*** Opening of EXERCISE INPUTS ***
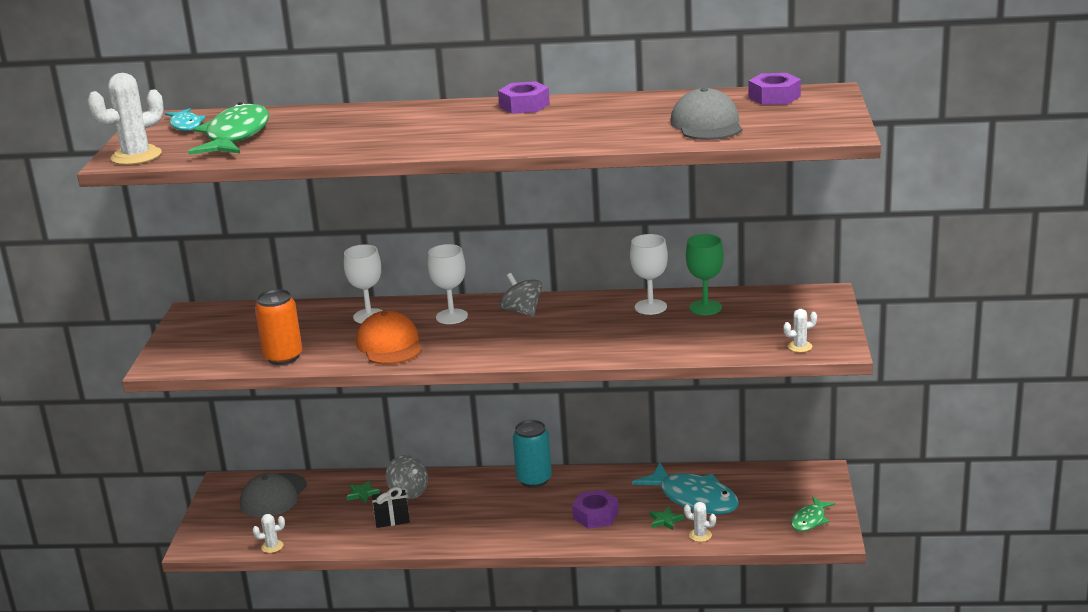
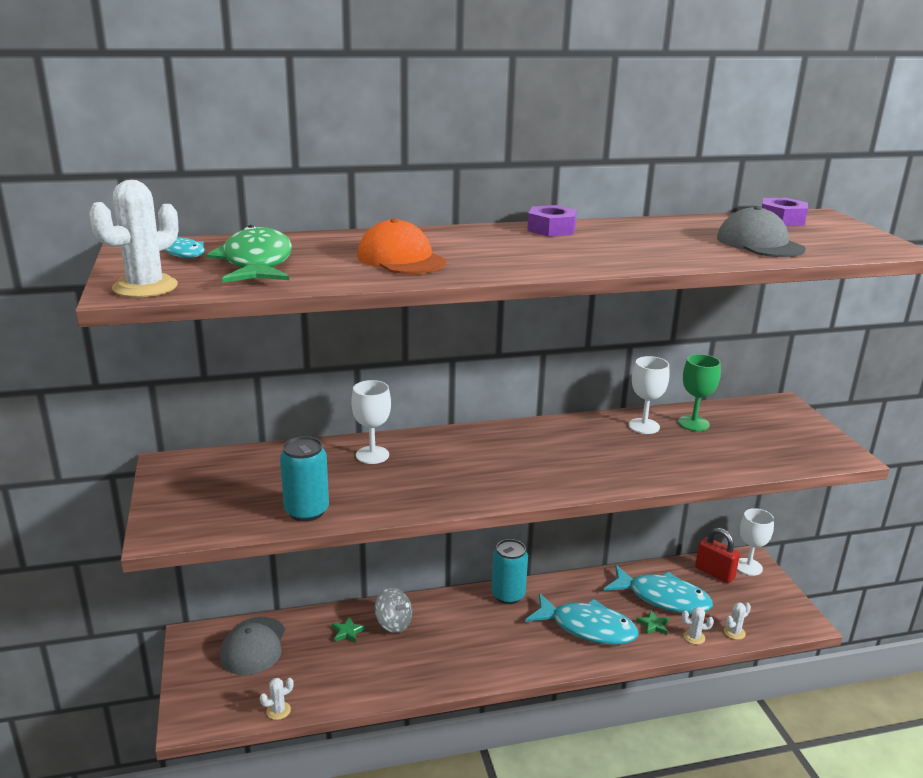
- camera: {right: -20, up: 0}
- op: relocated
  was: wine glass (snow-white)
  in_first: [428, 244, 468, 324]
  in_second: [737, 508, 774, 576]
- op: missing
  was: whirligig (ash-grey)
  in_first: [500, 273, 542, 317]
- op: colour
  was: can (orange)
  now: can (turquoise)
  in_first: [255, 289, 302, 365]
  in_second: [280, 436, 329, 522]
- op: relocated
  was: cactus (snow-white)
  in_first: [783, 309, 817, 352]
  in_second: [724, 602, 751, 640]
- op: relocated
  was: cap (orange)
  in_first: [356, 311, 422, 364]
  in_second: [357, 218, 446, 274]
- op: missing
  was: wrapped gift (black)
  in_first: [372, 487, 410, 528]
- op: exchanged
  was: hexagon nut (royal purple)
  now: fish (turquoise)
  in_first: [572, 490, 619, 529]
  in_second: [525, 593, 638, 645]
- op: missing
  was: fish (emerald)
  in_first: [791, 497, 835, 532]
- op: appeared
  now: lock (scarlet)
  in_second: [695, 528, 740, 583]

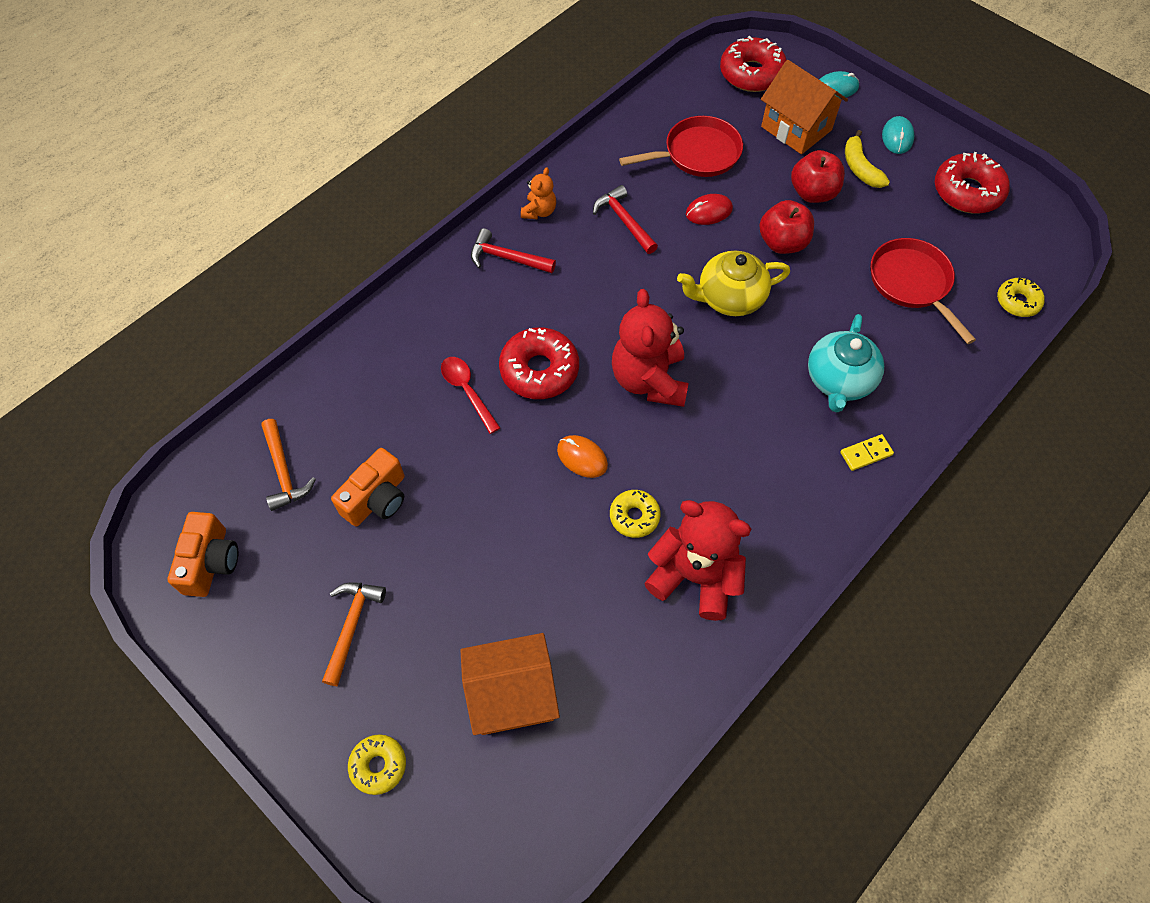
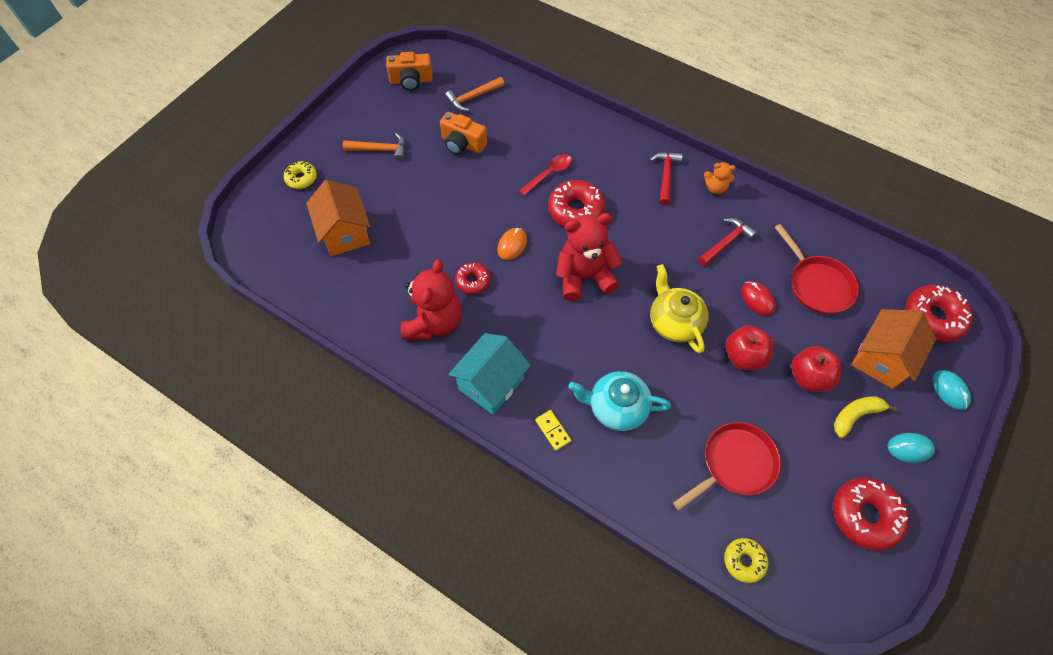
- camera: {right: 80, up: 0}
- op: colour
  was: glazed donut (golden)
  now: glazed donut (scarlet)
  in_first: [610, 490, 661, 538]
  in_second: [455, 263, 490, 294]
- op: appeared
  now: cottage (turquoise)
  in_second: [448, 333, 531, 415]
*** Close of EXERCISE INPUTS ***
Look through the entries above and report the number of lines that contain "snow". Write only the number.

2